**Assigned task:** Gather, from the listing beneath this task, every line holding the string "camera".

*** Block opens ***

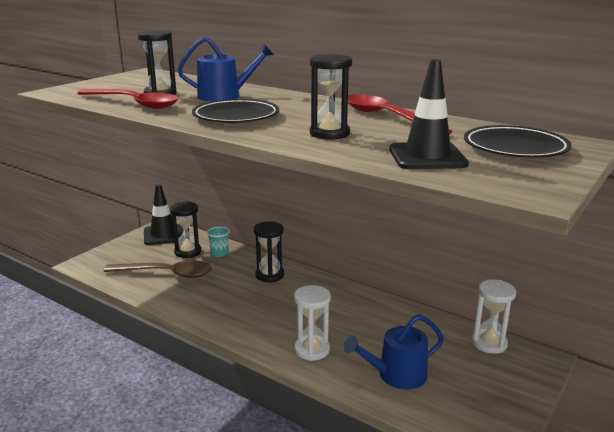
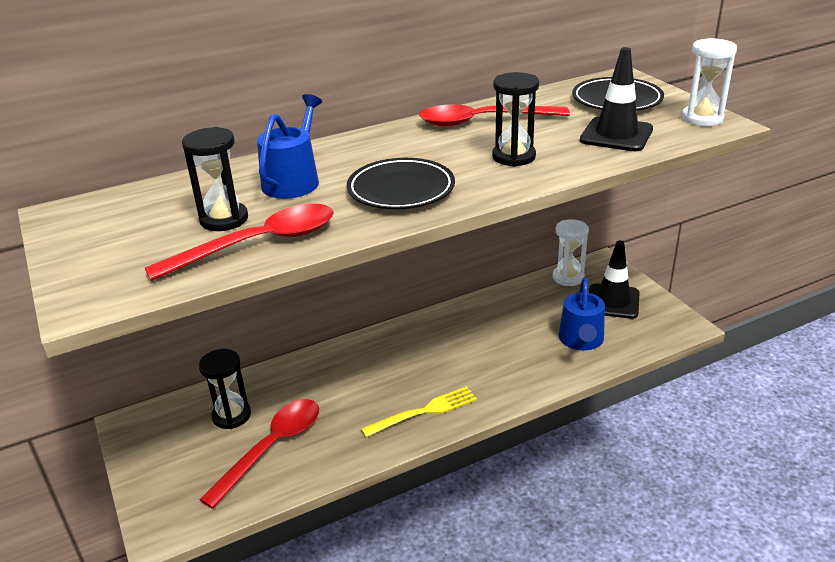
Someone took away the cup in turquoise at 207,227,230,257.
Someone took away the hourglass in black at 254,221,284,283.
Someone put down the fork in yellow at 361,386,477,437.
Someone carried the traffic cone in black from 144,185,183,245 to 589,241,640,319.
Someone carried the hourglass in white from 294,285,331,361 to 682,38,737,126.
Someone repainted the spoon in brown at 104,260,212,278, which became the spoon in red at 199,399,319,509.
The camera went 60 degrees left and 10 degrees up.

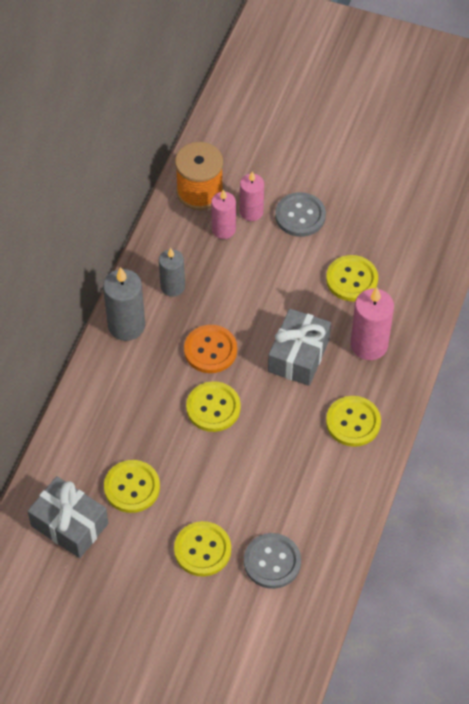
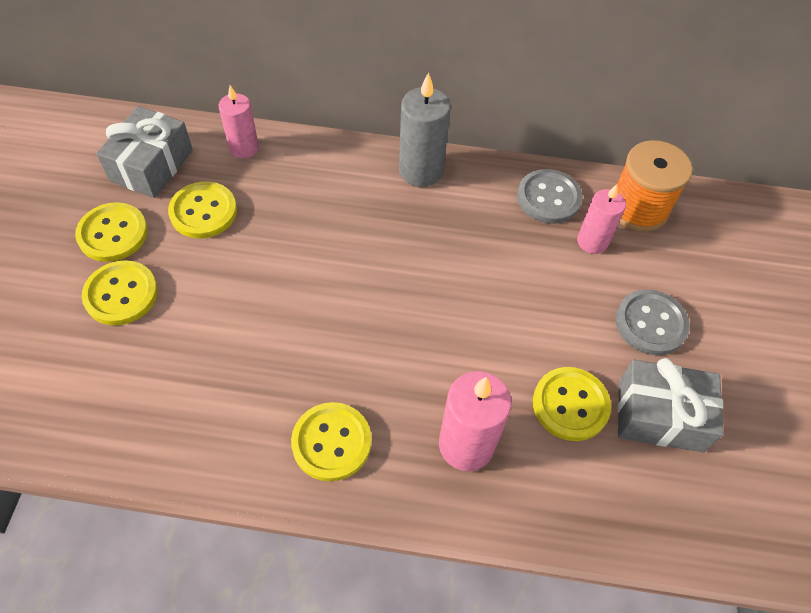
Someone took away the candle in grey at 159,248,185,297.
Someone took away the button in orange at 184,325,237,373.
Someone carried the button in yellow from 186,381,241,432 to 75,202,148,262.
Someone carried the candle in pink from 240,171,264,221 to 219,85,259,159.
Someone carried the button in grey from 244,533,301,589 to 517,169,583,224.
Someone carried the gift in grey from 268,309,331,386 to 618,358,724,452.
The camera went 75 degrees right and 0 degrees up.

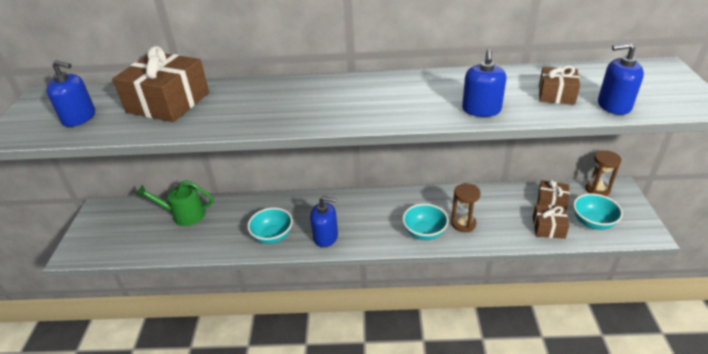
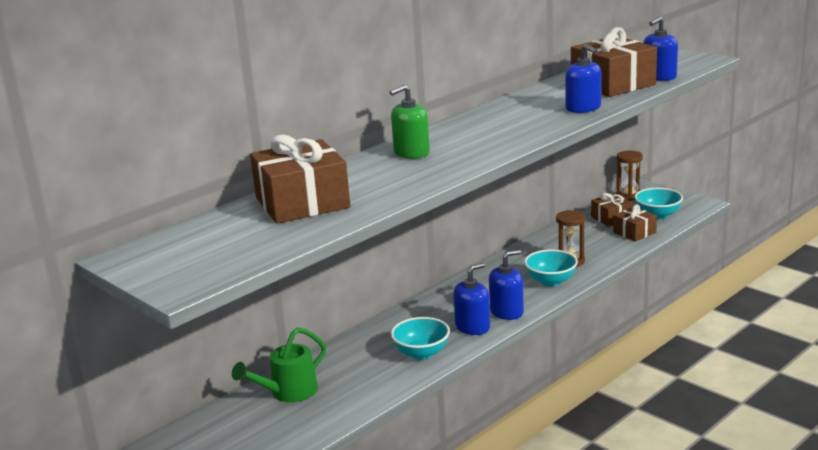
Someone put down the soap dispenser in green at 390,85,430,159.
Someone carried the soap dispenser in blue from 46,60,95,127 to 489,250,524,320.
Someone scaled the gift in brown at 539,65,580,105 by 1.87.
The camera went 45 degrees left and 15 degrees down.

*** Block closes ***

**Response to the exercise:**
The camera went 60 degrees left and 10 degrees up.
The camera went 75 degrees right and 0 degrees up.
The camera went 45 degrees left and 15 degrees down.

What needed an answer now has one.